[TASK REQUIREMENTS] Beginning at the line that contains "U15: NOT (in", transcribe the remaining lines of the listing exactly; include the final line and omit everything before.

————————

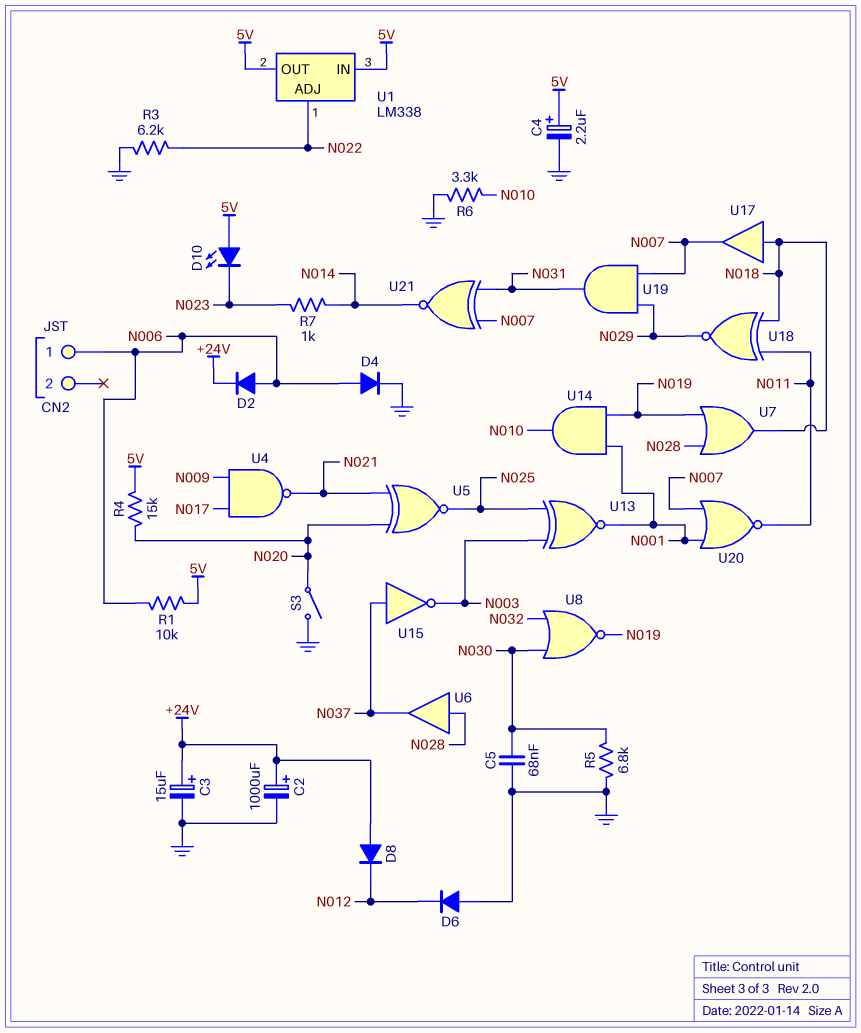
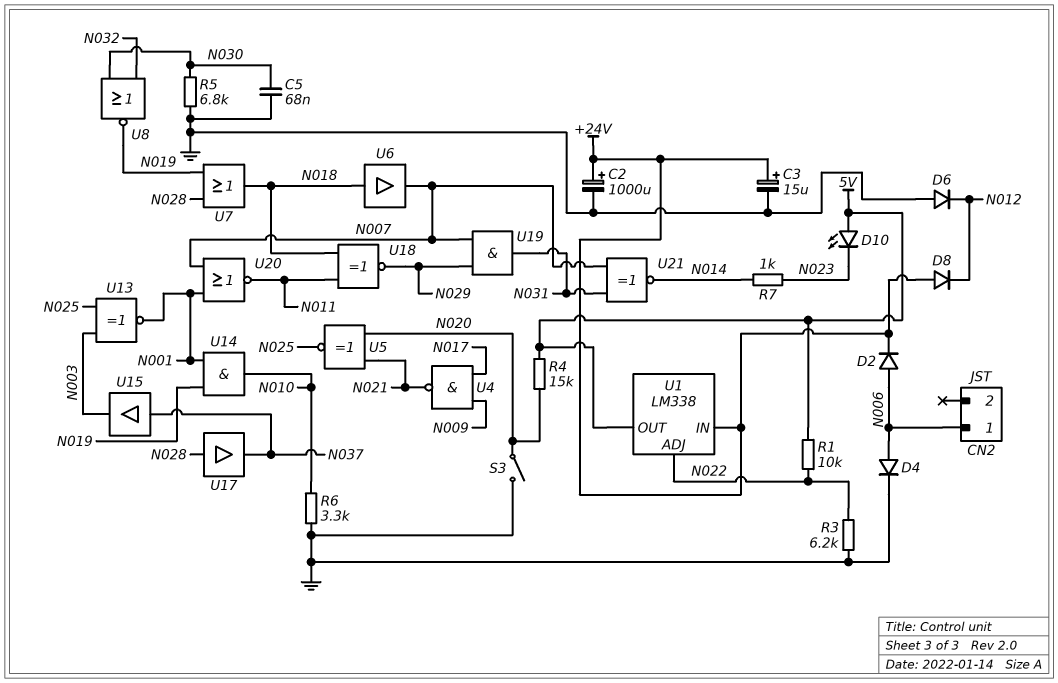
C4: 2.2uF (plus 5V, minus GND) -> none
R1: 10k (5V, N006) -> 10k (5V, N022)
U1 pin IN: 5V -> +24V
U6: buffer (in N028, out N037) -> buffer (in N018, out N007)
U15: NOT (in N037, out N003) -> buffer (in N037, out N003)
U17: buffer (in N018, out N007) -> buffer (in N028, out N037)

————————

[RESPONSE TO THE TASK]
U15: NOT (in N037, out N003) -> buffer (in N037, out N003)
U17: buffer (in N018, out N007) -> buffer (in N028, out N037)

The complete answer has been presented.